> Problem to solve
Both the line below containing "CN1 pin 1: N15 -> VDD" and the line containing "C206: 220nF (N2, N10) -> 220pF (N2, N10)", along with every line between them, should be repeated exactly; no other line belongs in the answer.

** Available records follows **

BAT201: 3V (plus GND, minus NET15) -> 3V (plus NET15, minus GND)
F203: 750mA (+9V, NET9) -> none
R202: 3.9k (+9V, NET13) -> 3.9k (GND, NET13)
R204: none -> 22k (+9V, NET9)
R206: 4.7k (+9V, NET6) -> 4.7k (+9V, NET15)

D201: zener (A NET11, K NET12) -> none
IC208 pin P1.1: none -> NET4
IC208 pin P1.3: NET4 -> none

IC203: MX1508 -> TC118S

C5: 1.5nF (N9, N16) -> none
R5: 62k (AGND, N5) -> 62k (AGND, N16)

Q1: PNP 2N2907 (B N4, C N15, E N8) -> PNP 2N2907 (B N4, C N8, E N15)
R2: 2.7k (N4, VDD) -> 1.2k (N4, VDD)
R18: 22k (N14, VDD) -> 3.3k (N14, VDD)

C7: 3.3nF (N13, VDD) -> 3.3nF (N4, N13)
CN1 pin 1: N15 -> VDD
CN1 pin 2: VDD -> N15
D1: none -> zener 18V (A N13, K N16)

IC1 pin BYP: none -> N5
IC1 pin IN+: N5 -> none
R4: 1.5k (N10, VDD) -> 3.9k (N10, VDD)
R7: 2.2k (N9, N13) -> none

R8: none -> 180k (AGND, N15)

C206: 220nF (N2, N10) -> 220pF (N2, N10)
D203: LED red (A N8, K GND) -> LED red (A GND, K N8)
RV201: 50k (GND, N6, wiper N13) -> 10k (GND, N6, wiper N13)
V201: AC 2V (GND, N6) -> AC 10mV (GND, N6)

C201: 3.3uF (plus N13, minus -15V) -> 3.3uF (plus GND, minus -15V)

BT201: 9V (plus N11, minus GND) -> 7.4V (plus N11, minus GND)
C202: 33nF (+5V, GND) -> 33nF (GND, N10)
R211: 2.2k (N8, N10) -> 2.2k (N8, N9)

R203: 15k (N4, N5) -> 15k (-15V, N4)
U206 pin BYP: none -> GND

** End of Available records **

> Expected answer
CN1 pin 1: N15 -> VDD
CN1 pin 2: VDD -> N15
D1: none -> zener 18V (A N13, K N16)

IC1 pin BYP: none -> N5
IC1 pin IN+: N5 -> none
R4: 1.5k (N10, VDD) -> 3.9k (N10, VDD)
R7: 2.2k (N9, N13) -> none

R8: none -> 180k (AGND, N15)

C206: 220nF (N2, N10) -> 220pF (N2, N10)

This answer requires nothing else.